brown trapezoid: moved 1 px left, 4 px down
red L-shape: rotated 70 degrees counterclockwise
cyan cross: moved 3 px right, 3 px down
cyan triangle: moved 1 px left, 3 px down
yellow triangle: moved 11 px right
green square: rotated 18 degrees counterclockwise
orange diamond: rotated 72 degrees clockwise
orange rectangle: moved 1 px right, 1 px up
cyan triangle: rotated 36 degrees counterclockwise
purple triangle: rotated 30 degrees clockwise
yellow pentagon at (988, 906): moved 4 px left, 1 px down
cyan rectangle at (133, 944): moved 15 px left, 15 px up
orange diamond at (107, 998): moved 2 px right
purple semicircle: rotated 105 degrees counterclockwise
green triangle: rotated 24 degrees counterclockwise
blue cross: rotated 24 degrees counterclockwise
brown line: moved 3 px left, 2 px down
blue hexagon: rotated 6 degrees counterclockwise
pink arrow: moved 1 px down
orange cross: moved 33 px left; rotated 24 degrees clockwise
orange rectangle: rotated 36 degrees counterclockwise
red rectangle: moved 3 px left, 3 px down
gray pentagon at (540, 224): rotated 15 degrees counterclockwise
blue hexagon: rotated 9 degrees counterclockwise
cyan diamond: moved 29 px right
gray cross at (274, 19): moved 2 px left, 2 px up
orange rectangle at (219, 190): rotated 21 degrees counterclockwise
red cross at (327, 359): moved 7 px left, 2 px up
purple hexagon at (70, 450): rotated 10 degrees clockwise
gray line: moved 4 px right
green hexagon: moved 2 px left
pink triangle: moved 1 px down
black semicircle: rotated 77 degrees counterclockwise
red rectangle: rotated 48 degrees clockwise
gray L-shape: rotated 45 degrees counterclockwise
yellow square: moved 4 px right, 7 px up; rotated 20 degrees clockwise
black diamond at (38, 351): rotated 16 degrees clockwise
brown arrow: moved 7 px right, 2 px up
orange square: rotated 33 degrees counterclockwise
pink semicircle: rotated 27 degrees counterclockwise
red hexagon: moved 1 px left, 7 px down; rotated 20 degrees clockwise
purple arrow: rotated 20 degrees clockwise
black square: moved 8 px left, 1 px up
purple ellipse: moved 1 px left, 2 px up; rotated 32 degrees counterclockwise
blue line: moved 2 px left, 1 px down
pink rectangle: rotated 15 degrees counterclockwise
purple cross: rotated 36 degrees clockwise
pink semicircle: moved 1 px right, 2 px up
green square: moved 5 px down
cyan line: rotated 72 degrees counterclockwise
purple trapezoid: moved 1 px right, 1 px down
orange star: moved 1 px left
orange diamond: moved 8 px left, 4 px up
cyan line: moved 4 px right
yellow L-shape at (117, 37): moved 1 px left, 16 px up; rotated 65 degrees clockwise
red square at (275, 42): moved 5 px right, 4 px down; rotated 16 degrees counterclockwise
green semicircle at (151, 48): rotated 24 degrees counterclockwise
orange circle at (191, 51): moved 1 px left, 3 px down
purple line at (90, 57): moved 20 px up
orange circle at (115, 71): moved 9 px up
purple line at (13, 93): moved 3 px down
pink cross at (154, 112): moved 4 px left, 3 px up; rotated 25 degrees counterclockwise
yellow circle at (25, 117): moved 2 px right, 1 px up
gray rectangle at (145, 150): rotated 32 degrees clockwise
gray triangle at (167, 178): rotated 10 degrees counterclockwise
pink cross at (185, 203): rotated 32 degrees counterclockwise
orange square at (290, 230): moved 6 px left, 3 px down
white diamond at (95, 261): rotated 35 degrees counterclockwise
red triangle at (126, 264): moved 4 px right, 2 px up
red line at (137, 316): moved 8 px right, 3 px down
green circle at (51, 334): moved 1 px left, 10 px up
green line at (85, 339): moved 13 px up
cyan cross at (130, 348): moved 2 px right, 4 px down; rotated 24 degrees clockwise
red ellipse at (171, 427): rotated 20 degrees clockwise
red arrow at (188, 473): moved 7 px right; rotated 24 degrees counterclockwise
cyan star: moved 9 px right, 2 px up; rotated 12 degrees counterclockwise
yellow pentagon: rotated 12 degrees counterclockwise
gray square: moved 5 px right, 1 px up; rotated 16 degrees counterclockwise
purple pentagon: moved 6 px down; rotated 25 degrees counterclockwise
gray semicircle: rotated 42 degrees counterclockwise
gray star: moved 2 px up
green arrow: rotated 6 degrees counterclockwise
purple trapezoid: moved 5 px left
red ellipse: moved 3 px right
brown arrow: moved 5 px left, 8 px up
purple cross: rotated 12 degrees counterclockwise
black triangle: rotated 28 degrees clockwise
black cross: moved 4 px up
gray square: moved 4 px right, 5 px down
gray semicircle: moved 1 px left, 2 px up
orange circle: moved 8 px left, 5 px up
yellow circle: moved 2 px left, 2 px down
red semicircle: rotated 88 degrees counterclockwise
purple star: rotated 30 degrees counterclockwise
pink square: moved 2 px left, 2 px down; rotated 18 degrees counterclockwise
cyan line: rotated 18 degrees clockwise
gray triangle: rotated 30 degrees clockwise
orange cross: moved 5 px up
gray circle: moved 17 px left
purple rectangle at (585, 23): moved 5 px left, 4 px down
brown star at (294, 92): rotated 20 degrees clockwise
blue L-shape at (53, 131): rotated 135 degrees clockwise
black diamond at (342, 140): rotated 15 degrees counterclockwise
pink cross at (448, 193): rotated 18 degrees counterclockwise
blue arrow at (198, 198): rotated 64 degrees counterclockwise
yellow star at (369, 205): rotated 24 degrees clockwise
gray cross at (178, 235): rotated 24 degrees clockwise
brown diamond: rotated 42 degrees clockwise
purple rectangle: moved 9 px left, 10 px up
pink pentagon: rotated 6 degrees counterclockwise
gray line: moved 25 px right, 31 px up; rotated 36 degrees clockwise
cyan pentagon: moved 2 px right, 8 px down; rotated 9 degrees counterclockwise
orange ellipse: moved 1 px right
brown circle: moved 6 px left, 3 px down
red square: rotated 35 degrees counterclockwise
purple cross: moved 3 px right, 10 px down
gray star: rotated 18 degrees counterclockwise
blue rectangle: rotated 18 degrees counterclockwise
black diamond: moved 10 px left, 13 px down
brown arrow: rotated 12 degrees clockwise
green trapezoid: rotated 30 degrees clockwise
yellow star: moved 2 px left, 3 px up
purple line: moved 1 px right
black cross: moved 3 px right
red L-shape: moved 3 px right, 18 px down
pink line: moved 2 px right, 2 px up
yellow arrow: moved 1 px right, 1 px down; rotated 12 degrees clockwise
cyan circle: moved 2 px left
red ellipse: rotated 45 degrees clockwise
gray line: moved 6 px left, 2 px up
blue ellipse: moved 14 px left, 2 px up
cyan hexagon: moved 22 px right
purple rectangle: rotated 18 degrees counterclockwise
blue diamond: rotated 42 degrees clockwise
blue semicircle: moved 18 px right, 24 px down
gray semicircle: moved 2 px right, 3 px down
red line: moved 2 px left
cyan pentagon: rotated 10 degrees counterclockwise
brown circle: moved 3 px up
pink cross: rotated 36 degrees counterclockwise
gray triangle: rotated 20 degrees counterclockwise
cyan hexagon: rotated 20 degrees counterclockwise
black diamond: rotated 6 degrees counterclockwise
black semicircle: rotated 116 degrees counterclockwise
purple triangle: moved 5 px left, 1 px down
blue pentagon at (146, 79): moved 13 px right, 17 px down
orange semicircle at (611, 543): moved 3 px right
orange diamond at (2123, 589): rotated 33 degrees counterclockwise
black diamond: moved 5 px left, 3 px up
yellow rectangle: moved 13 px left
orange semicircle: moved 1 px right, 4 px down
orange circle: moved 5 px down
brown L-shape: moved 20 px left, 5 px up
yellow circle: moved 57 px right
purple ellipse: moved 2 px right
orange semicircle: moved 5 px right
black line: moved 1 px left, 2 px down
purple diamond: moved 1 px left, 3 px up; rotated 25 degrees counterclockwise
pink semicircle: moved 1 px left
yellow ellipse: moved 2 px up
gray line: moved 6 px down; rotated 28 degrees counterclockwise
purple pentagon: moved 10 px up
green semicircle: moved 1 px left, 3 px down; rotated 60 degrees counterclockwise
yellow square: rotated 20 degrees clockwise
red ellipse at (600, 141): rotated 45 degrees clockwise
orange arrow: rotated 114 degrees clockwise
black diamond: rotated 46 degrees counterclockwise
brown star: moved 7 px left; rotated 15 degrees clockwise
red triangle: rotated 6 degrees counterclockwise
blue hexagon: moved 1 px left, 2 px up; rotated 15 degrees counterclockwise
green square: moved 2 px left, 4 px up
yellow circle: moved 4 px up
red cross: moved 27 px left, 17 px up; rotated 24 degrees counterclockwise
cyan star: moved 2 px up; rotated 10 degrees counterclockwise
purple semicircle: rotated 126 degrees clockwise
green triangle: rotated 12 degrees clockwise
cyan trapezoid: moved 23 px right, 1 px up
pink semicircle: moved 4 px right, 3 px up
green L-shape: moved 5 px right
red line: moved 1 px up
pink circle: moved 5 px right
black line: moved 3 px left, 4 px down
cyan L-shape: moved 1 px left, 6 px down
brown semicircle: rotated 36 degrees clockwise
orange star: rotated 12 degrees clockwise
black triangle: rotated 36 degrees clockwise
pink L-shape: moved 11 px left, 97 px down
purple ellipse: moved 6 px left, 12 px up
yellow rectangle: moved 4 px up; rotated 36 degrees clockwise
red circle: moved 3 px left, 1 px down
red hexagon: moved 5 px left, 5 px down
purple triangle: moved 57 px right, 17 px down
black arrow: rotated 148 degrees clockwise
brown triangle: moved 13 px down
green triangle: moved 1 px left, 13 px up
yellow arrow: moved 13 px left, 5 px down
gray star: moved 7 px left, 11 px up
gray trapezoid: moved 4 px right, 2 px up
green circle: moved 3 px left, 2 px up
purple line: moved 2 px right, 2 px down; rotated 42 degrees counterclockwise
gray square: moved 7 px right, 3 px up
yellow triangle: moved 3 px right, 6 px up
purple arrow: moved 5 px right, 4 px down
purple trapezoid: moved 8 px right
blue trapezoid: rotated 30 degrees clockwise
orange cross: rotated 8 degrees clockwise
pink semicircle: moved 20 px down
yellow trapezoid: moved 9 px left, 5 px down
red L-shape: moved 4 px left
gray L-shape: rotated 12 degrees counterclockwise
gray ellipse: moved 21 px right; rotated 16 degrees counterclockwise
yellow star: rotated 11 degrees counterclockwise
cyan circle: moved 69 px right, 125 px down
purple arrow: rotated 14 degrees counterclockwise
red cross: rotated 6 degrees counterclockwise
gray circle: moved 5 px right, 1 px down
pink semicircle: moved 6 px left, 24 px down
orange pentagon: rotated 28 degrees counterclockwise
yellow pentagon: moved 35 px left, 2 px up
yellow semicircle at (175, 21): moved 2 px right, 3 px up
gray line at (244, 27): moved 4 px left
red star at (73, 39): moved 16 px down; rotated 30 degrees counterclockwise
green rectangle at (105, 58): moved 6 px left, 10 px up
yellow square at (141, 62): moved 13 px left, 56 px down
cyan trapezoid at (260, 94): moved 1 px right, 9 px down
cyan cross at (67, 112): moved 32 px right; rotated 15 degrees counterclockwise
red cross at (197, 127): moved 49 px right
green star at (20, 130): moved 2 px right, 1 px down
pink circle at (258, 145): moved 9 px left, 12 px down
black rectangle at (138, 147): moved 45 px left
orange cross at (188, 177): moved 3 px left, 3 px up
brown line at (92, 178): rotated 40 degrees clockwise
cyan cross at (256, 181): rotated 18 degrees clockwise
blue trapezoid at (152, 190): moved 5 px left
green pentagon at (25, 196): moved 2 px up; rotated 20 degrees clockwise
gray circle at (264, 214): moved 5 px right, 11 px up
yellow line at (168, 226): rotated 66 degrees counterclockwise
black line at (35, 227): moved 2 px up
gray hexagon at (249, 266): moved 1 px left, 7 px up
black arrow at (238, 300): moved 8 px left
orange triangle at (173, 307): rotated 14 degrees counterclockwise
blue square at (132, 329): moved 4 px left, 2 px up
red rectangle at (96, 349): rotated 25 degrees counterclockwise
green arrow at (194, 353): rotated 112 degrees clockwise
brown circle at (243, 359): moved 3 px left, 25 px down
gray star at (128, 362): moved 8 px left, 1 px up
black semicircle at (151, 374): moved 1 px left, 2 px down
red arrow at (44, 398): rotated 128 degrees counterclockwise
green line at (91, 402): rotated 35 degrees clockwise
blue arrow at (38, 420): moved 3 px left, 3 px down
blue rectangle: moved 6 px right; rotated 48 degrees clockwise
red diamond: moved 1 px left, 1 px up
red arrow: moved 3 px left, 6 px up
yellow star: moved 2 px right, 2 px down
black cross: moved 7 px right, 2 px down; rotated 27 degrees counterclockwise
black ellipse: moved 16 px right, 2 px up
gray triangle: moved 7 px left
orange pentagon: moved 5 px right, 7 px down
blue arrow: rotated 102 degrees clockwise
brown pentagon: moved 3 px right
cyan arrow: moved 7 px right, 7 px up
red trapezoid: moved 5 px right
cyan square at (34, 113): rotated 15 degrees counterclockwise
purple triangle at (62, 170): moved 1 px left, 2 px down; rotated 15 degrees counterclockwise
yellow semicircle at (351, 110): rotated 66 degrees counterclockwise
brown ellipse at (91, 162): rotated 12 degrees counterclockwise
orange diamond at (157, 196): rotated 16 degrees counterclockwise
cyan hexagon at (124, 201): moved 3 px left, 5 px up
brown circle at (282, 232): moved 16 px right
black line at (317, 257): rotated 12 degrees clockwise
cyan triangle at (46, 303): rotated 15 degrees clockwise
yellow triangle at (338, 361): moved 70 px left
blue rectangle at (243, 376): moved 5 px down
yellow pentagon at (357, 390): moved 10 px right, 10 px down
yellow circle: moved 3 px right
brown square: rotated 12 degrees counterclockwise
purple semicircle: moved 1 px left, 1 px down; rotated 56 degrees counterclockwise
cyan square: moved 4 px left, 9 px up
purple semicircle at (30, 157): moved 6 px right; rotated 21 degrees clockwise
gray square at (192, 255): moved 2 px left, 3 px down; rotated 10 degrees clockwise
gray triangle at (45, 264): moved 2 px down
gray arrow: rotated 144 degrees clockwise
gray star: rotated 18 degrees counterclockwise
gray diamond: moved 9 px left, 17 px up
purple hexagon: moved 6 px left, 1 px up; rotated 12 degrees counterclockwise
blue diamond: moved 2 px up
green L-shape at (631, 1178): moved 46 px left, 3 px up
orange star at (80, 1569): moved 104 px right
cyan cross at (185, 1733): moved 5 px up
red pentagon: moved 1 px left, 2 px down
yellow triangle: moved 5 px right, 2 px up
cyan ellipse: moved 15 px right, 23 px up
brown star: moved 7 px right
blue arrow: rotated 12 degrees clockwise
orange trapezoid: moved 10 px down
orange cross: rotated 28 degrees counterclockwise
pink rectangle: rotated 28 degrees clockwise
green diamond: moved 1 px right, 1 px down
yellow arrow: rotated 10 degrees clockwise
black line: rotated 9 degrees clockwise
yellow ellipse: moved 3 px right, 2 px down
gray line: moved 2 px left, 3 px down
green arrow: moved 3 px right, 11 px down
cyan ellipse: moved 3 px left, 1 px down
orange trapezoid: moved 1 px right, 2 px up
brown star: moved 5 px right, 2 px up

◆ The problem ◆
Which entries above contain the string "hexagon"? List each of those lines in full.

◆ Exercise answer ◆
blue hexagon: rotated 6 degrees counterclockwise
blue hexagon: rotated 9 degrees counterclockwise
purple hexagon at (70, 450): rotated 10 degrees clockwise
green hexagon: moved 2 px left
red hexagon: moved 1 px left, 7 px down; rotated 20 degrees clockwise
cyan hexagon: moved 22 px right
cyan hexagon: rotated 20 degrees counterclockwise
blue hexagon: moved 1 px left, 2 px up; rotated 15 degrees counterclockwise
red hexagon: moved 5 px left, 5 px down
gray hexagon at (249, 266): moved 1 px left, 7 px up
cyan hexagon at (124, 201): moved 3 px left, 5 px up
purple hexagon: moved 6 px left, 1 px up; rotated 12 degrees counterclockwise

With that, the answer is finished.